Print all the data that follows exactly, images excluded.

Available data:
┏━━

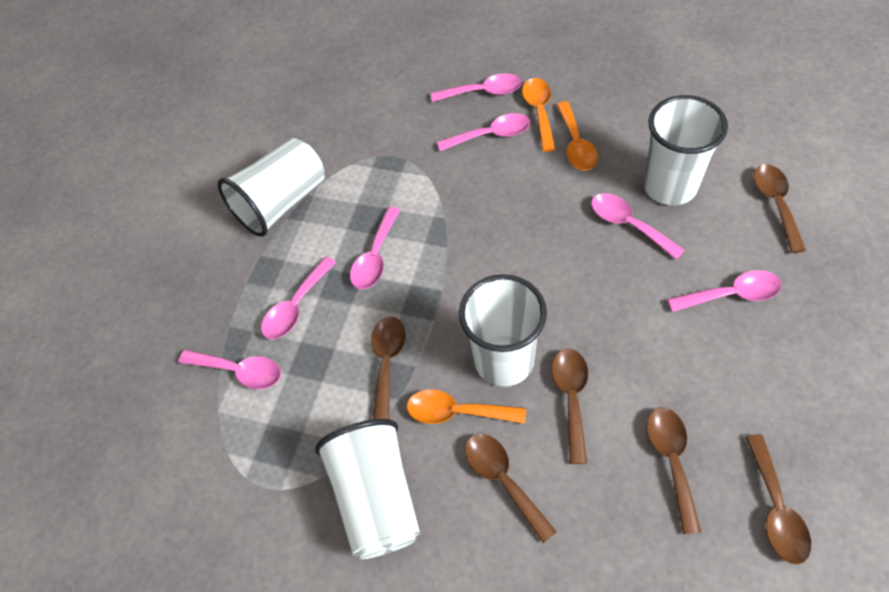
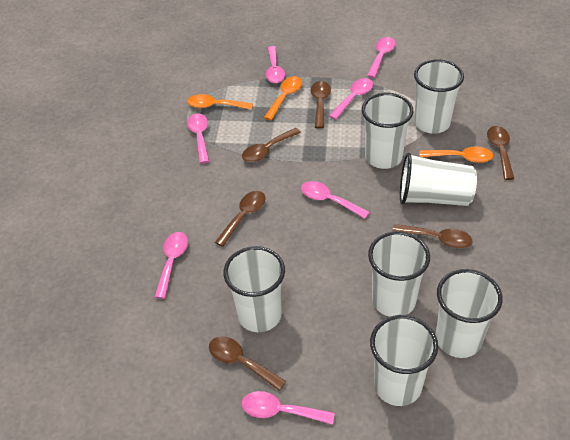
white cup: 4 -> 7

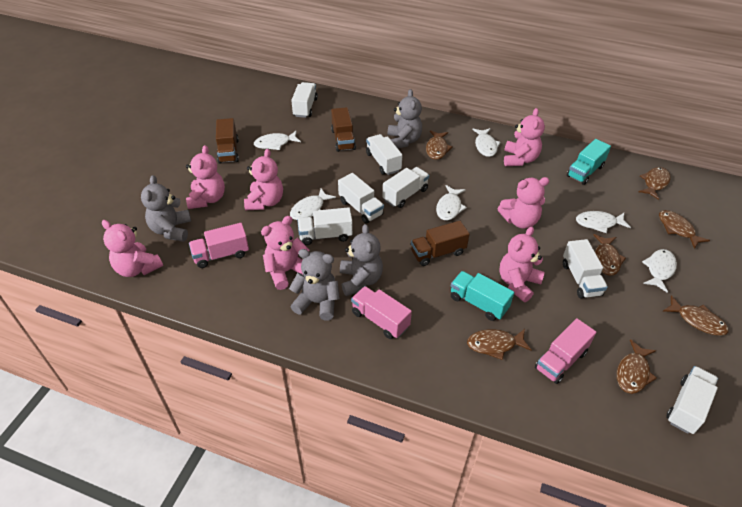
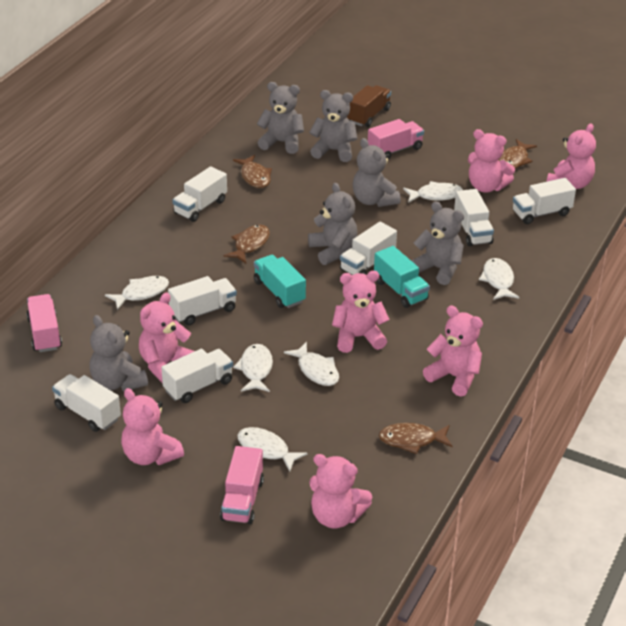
brown fish: 7 -> 4
brown truck: 3 -> 1
grey teddy bear: 4 -> 6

┗━━

Response to the task:
white cup: 4 -> 7

brown fish: 7 -> 4
brown truck: 3 -> 1
grey teddy bear: 4 -> 6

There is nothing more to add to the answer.